Records contained in a dataset:
========================================================================
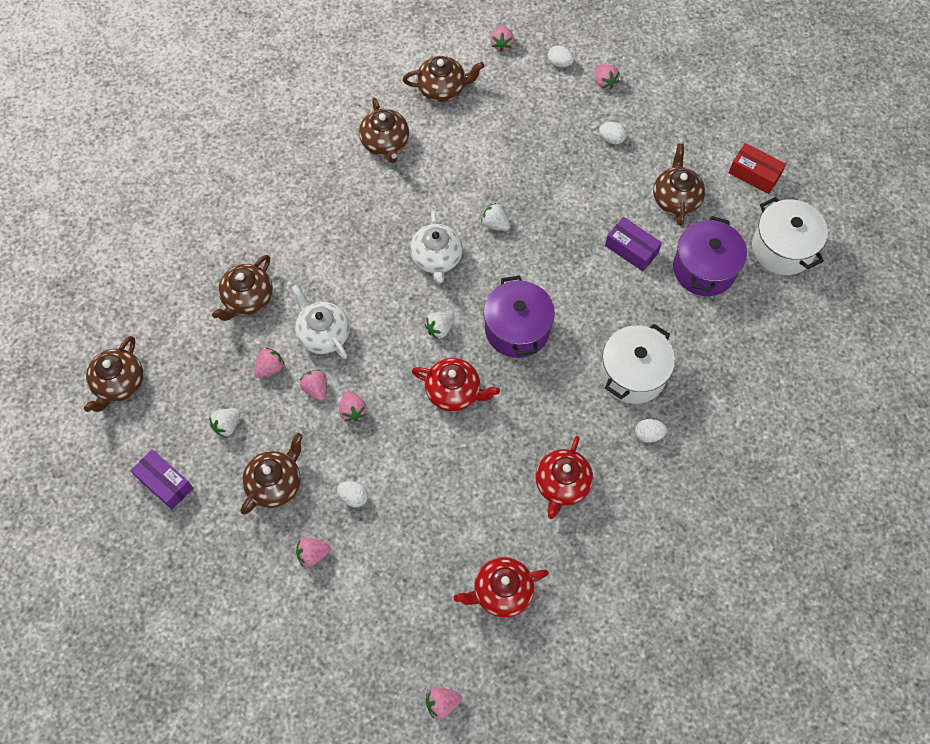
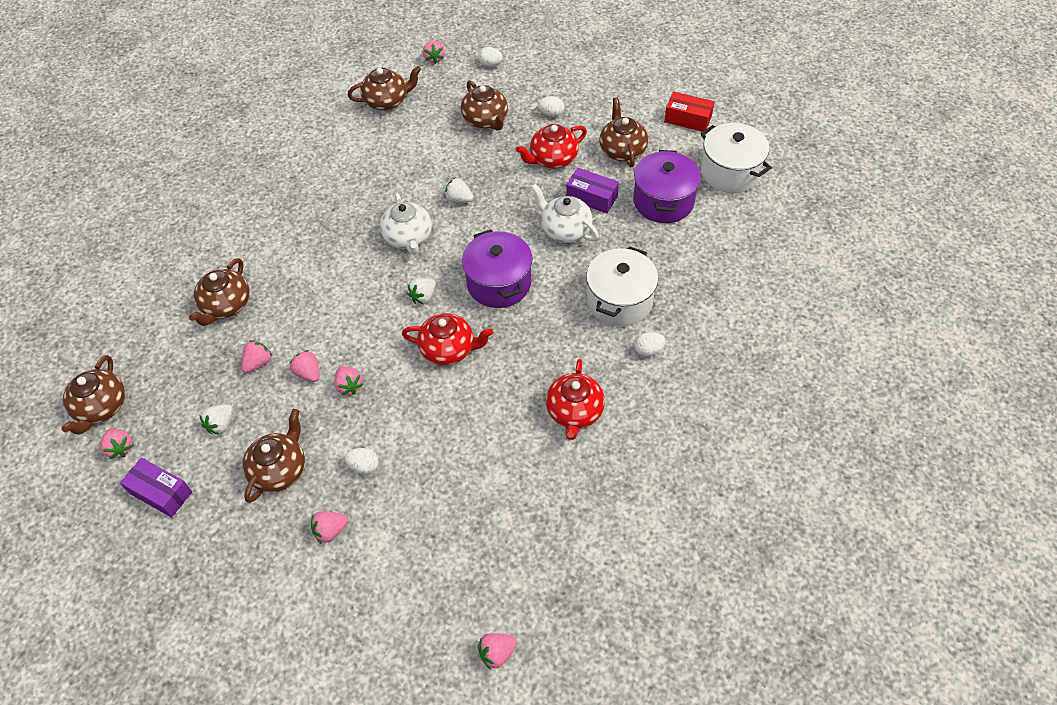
camera: 10 degrees left, 10 degrees down
(323, 334) = (307, 322): white teapot -> white teapot (565, 229)
(385, 143) = (341, 152): brown teapot -> brown teapot (486, 120)
(501, 592) = (536, 526): red teapot -> red teapot (552, 159)
(605, 82) = (534, 72): pink strawberry -> pink strawberry (120, 448)

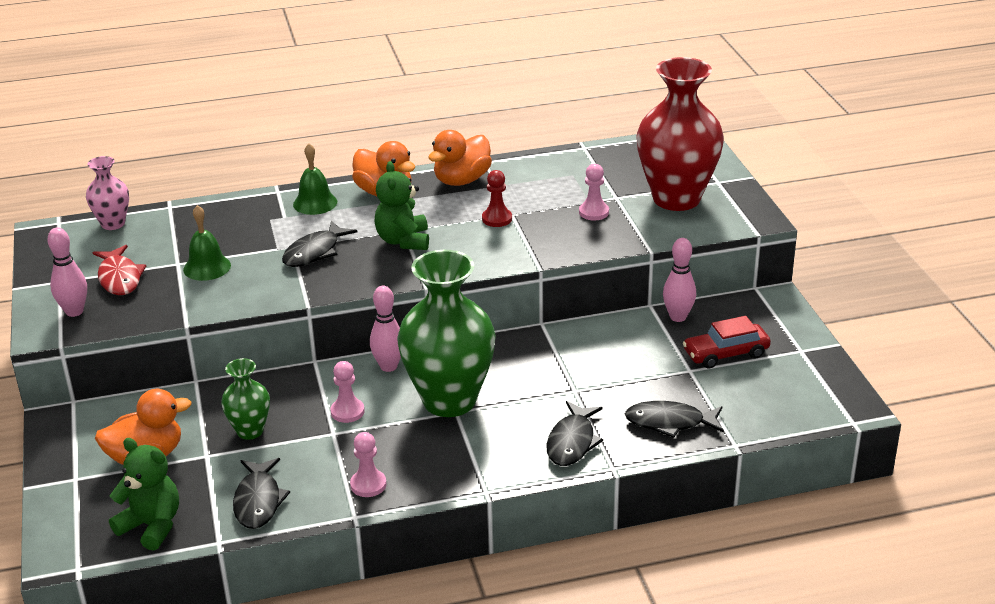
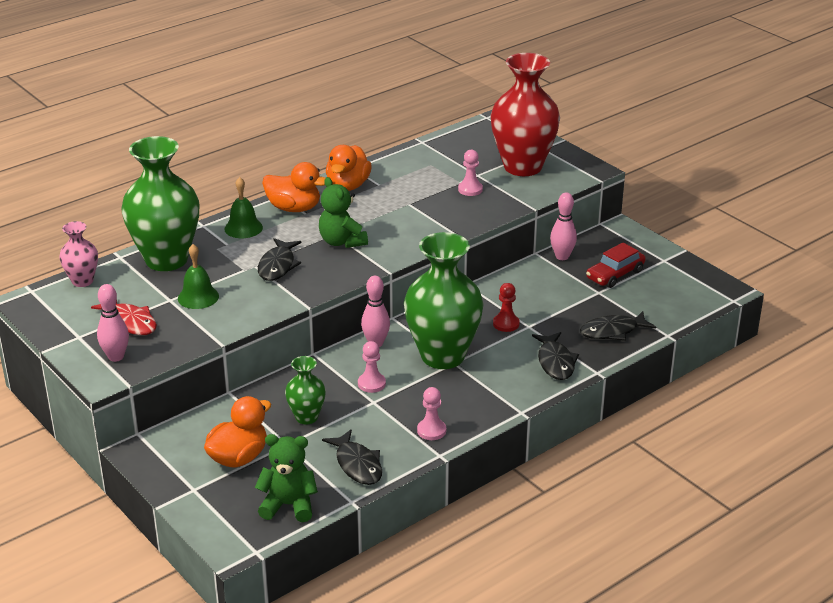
camera: 25 degrees left, 0 degrees up
(211, 220) = (166, 259): none -> green vase
(497, 219) = (400, 209): red pawn -> red pawn (506, 324)

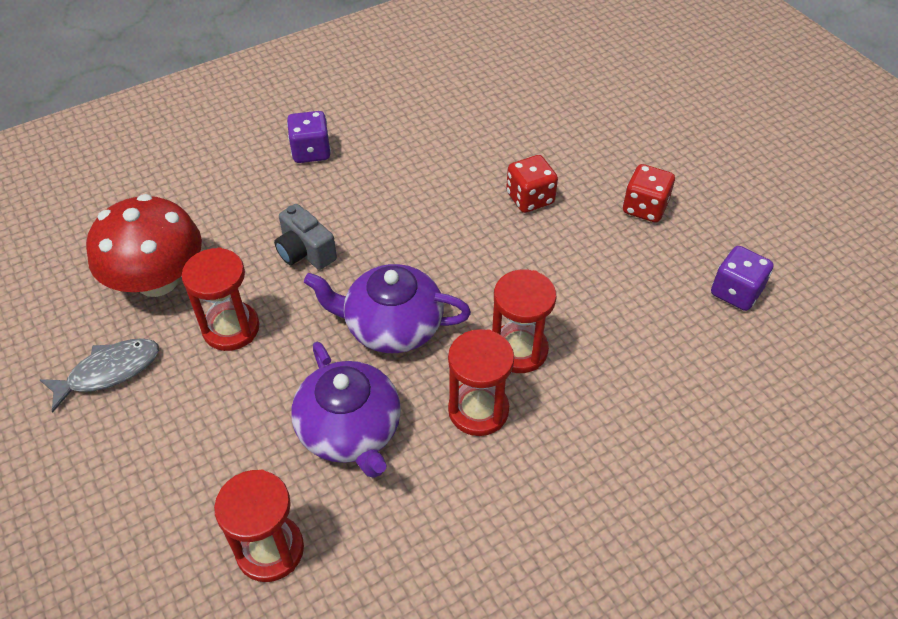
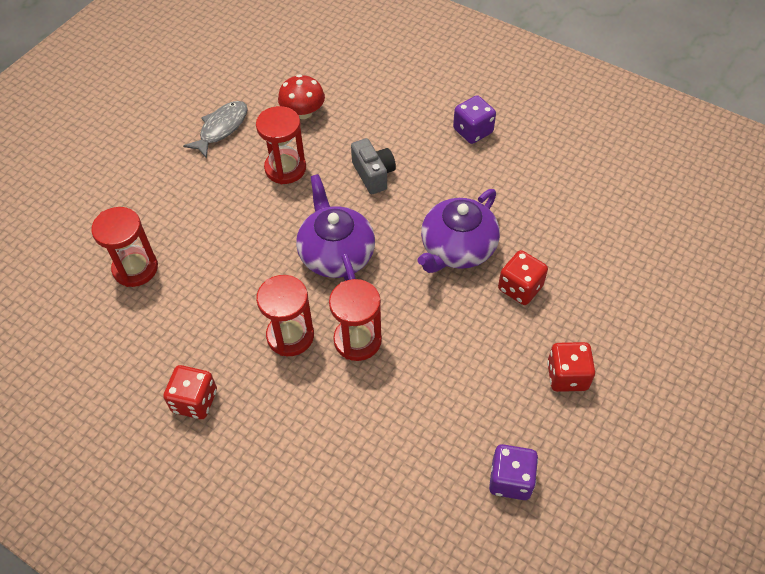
camera: 65 degrees right, 5 degrees up
(109, 372) = (221, 128): grey fish -> grey fish turned 90 degrees counterclockwise
(157, 280) = (303, 112): red mushroom -> red mushroom, size x0.59
(305, 252) = (373, 174): grey camera -> grey camera turned 135 degrees clockwise
(350, 430) = (238, 269): purple teapot -> purple teapot (457, 248)
(517, 542) = (194, 401): none -> red dice

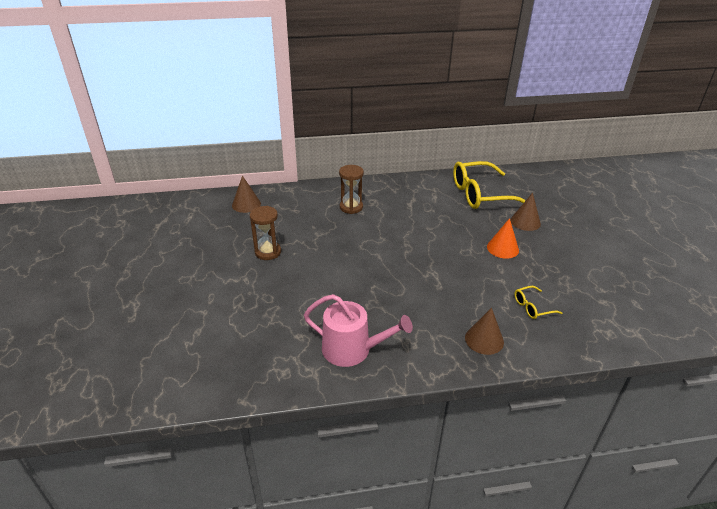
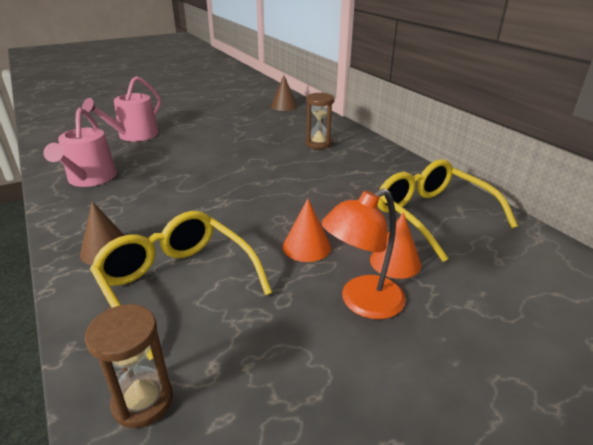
camera: 70 degrees right, 5 degrees down
(255, 314) = (134, 135): none -> pink watering can
(268, 252) = (219, 125): brown hourglass -> brown hourglass (143, 401)
(525, 222) = (395, 262): brown cone -> orange cone
(533, 307) = (178, 285): yellow glasses -> yellow glasses, size x2.28
(559, 242) = (362, 302): none -> orange lamp

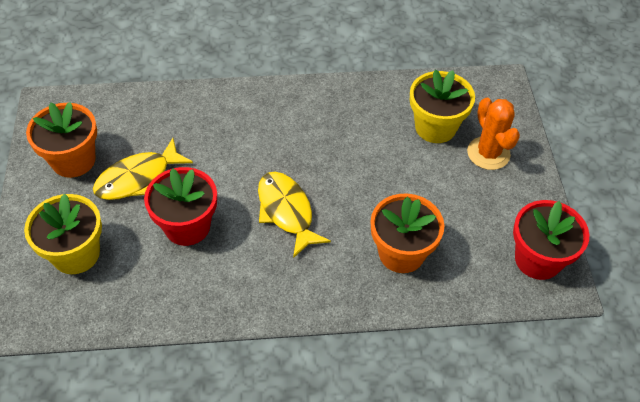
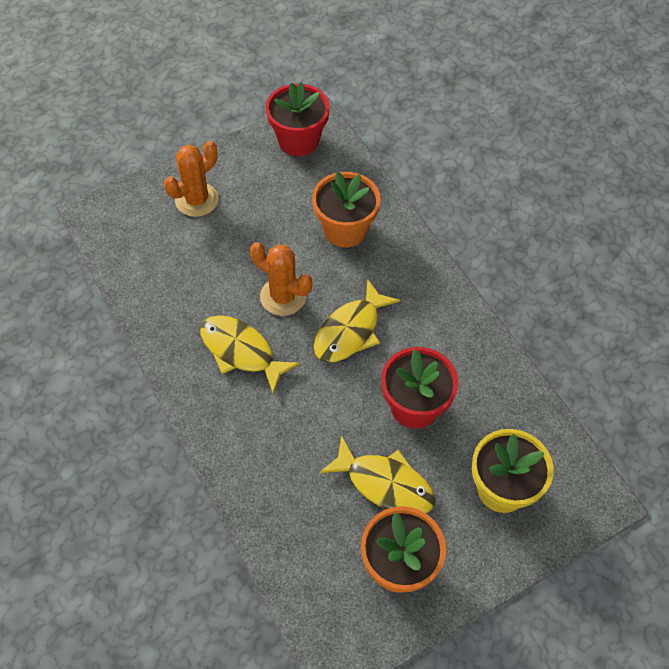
camera: 115 degrees left, 5 degrees up
(310, 132) = (241, 351): none -> yellow fish
(349, 177) = (283, 296): none -> orange cactus
(435, 127) = (182, 249): yellow flower pot -> none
========================================================================
Give again the stretch of the entries above that begins at the line with "(305, 252) = (373, 174): grey" and ends at the line with "(255, 314) = (134, 135): none", word for word, with no pictures.

(305, 252) = (373, 174): grey camera -> grey camera turned 135 degrees clockwise
(350, 430) = (238, 269): purple teapot -> purple teapot (457, 248)
(517, 542) = (194, 401): none -> red dice

camera: 70 degrees right, 5 degrees down
(255, 314) = (134, 135): none -> pink watering can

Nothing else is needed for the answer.